Recorded information>

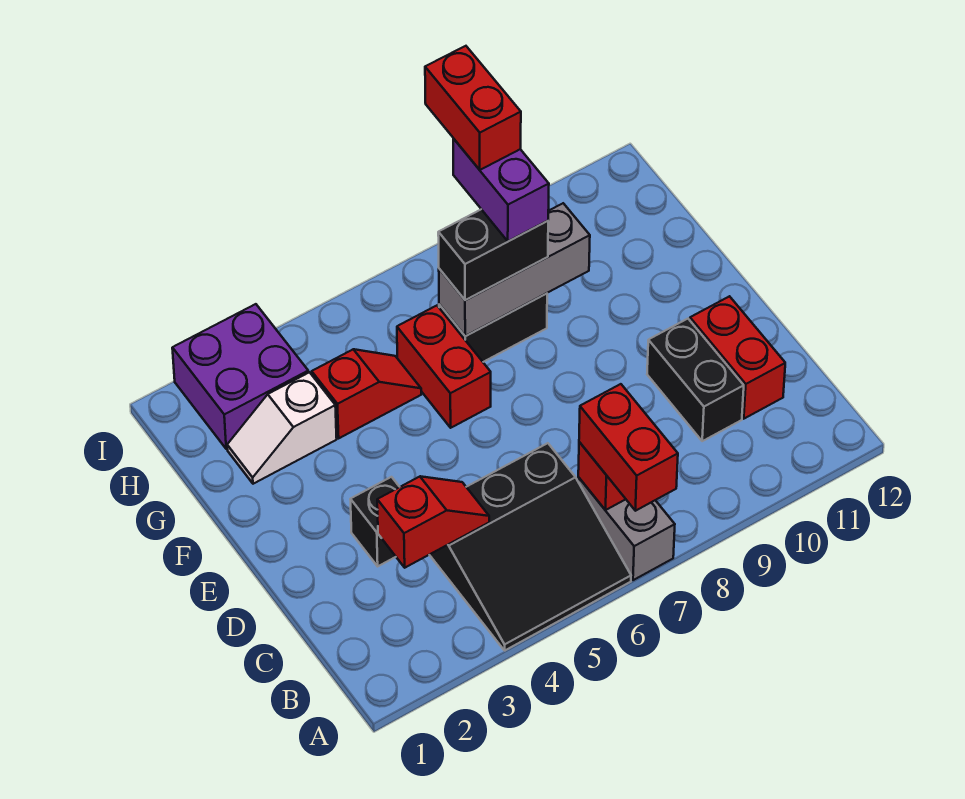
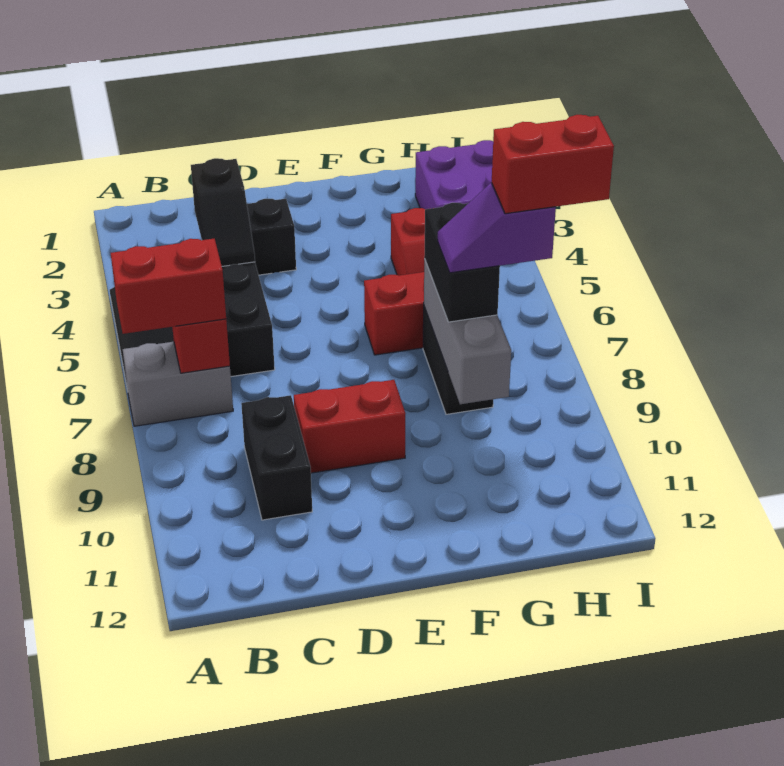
red slope C3:C4 level 2 top 3 -> black slope C3:C4 level 2 top 3
black brick C10:D10 level 1 -> black brick C9:C10 level 1
red brick C11:D11 level 1 -> red brick D9:E9 level 1
white slope G2:G3 level 1 top 3 -> none
purple brick G8:H8 level 4 -> purple slope G8:H8 level 4 top H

Requirement> Please set down, with no changes, the line that contains "red brick C11:D11" and all the lines after it until the entries end; write nothing besides them.

Solution below>
red brick C11:D11 level 1 -> red brick D9:E9 level 1
white slope G2:G3 level 1 top 3 -> none
purple brick G8:H8 level 4 -> purple slope G8:H8 level 4 top H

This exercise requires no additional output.